Exercise directions » Write out every line below again exactly as it stands, skipping each image.

Information shown »

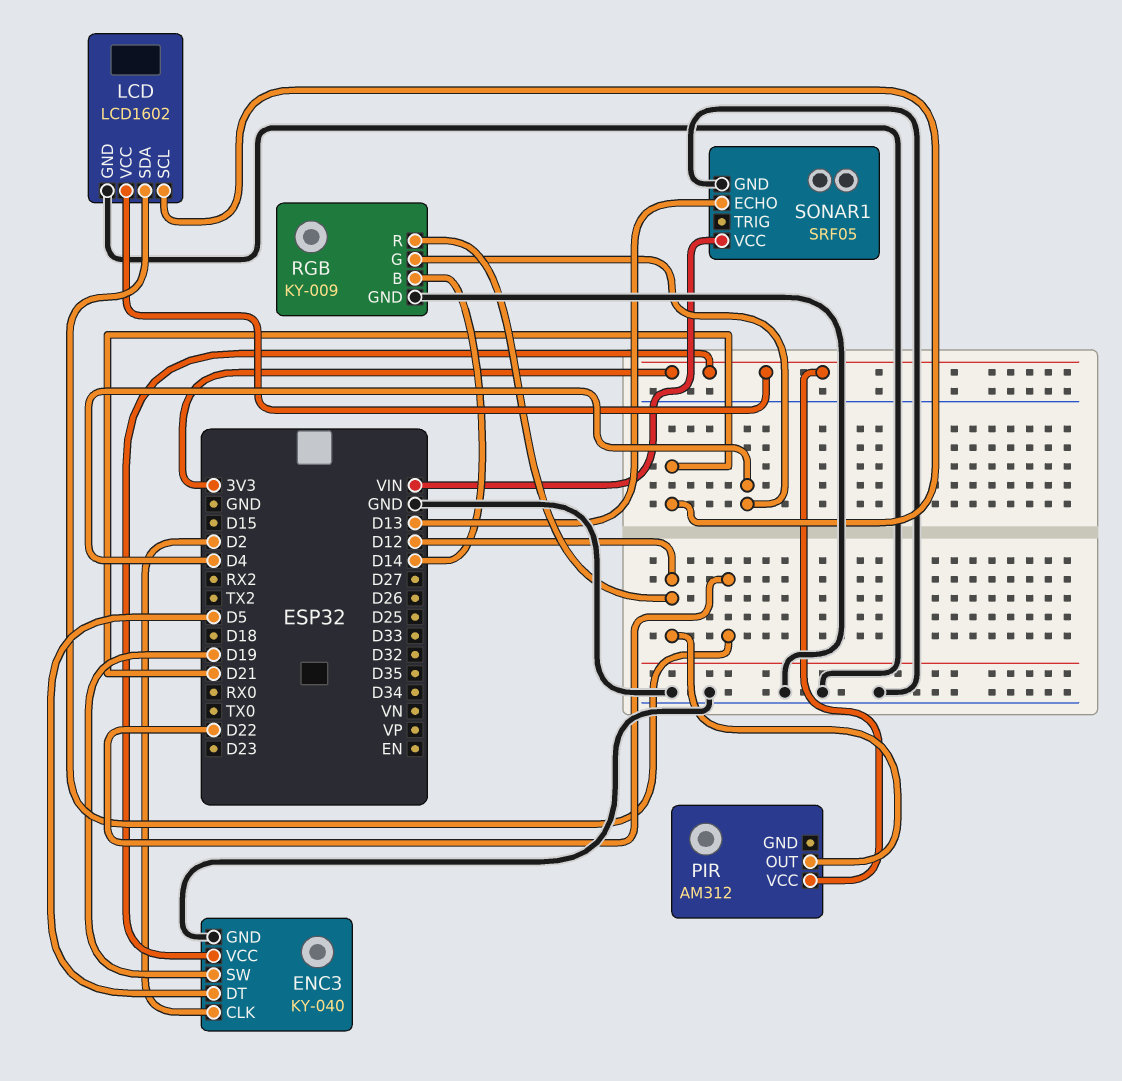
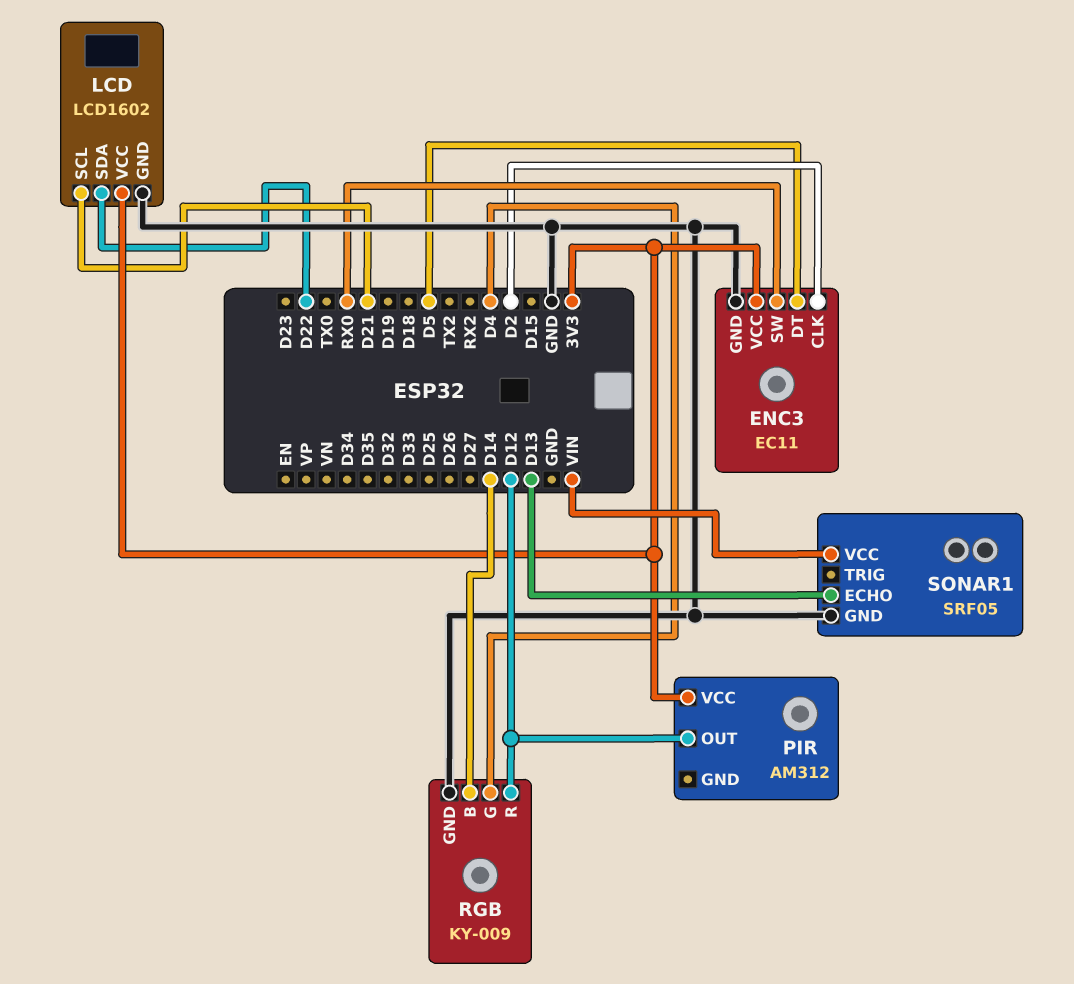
ENC3: KY-040 -> EC11
ENC3 pin SW: D19 -> RX0

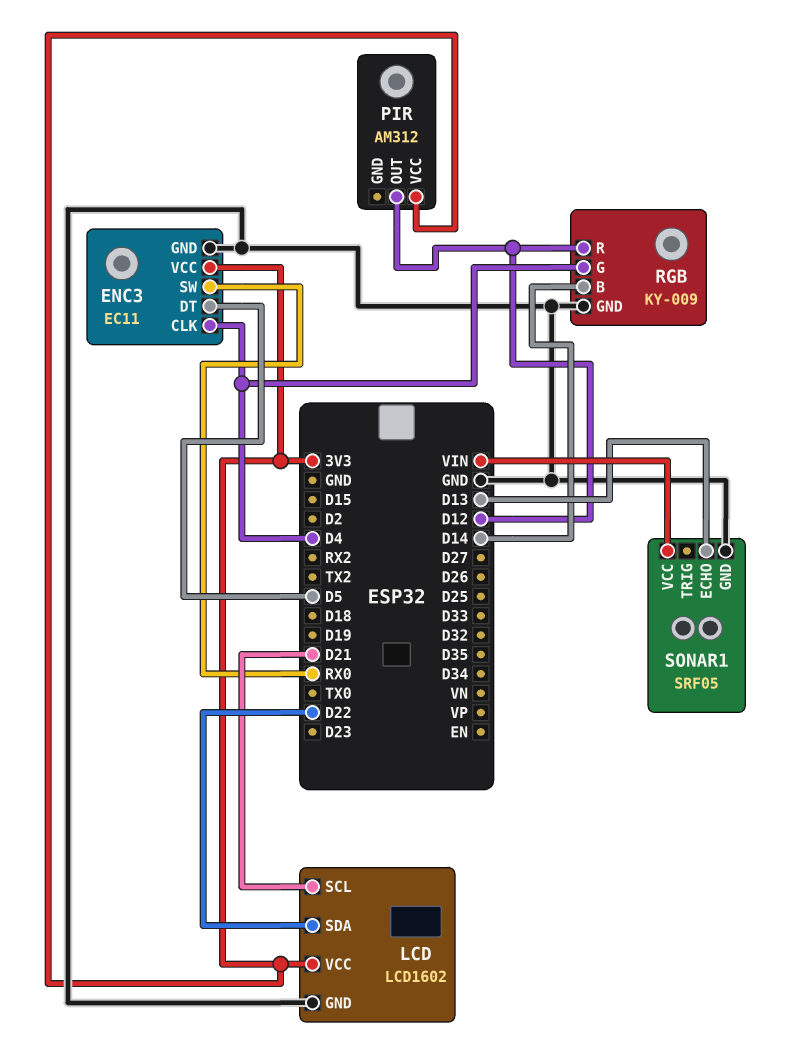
ENC3 pin CLK: D2 -> D4

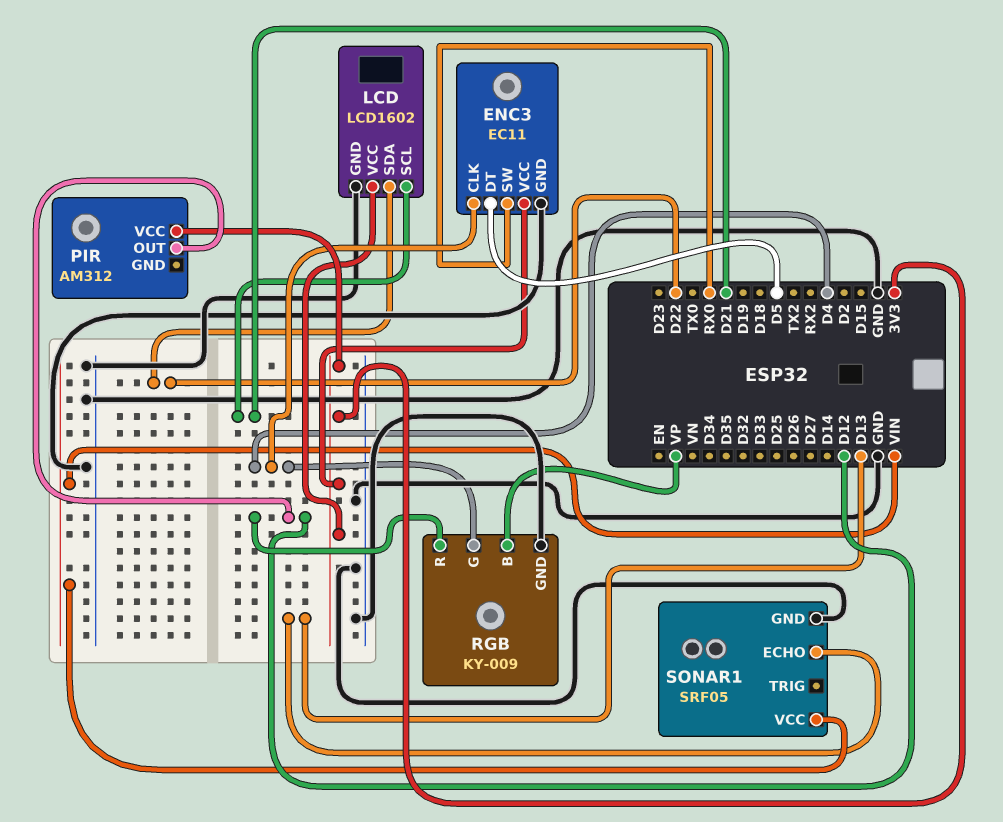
RGB pin B: D14 -> VP

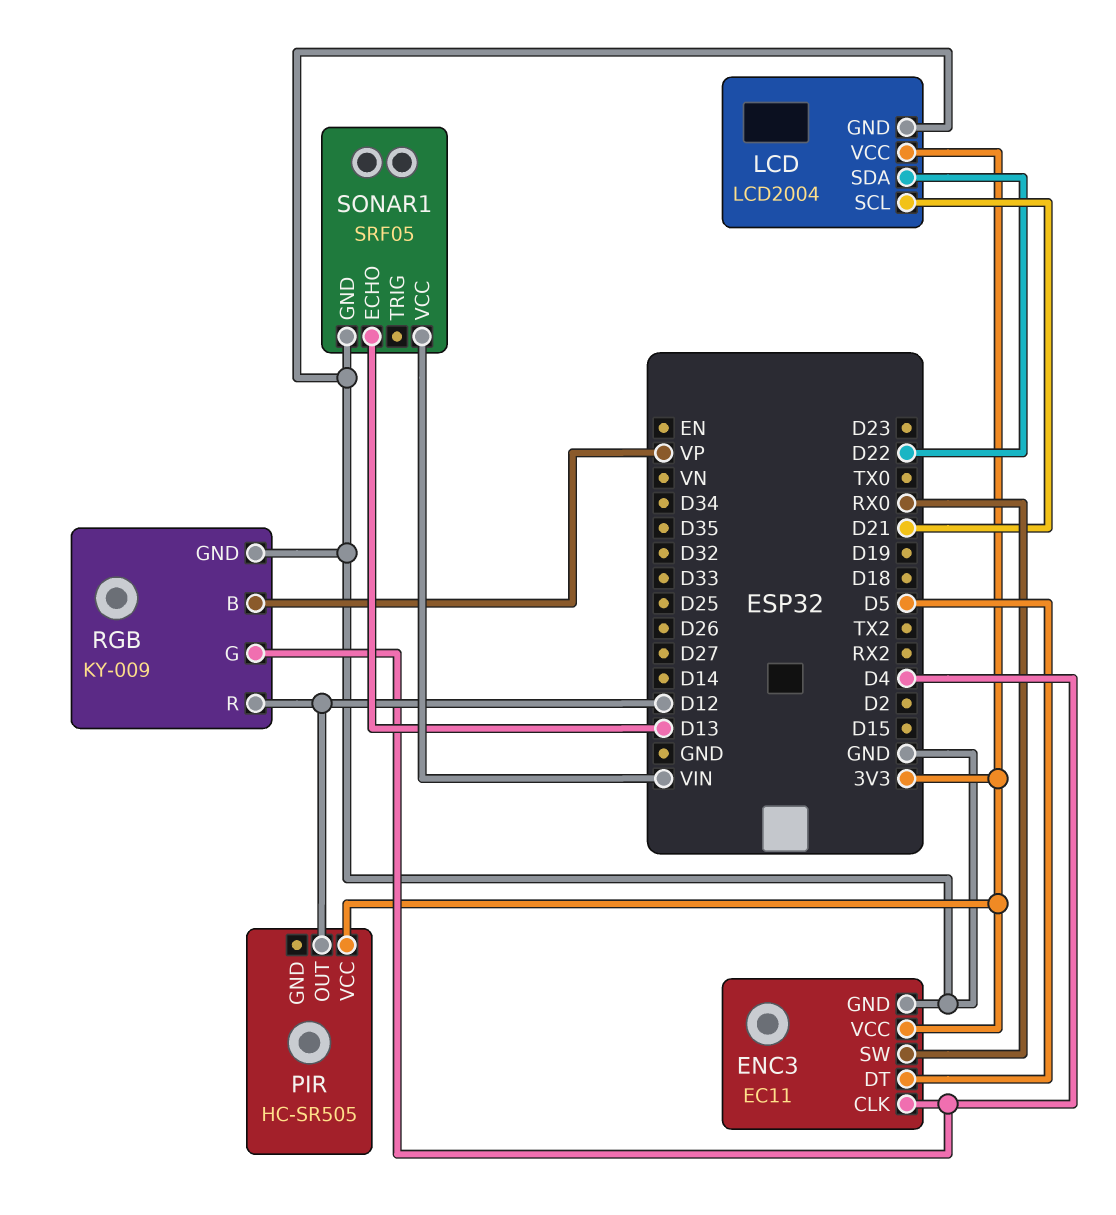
LCD: LCD1602 -> LCD2004
PIR: AM312 -> HC-SR505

Result below »
ENC3: KY-040 -> EC11
ENC3 pin SW: D19 -> RX0

ENC3 pin CLK: D2 -> D4

RGB pin B: D14 -> VP

LCD: LCD1602 -> LCD2004
PIR: AM312 -> HC-SR505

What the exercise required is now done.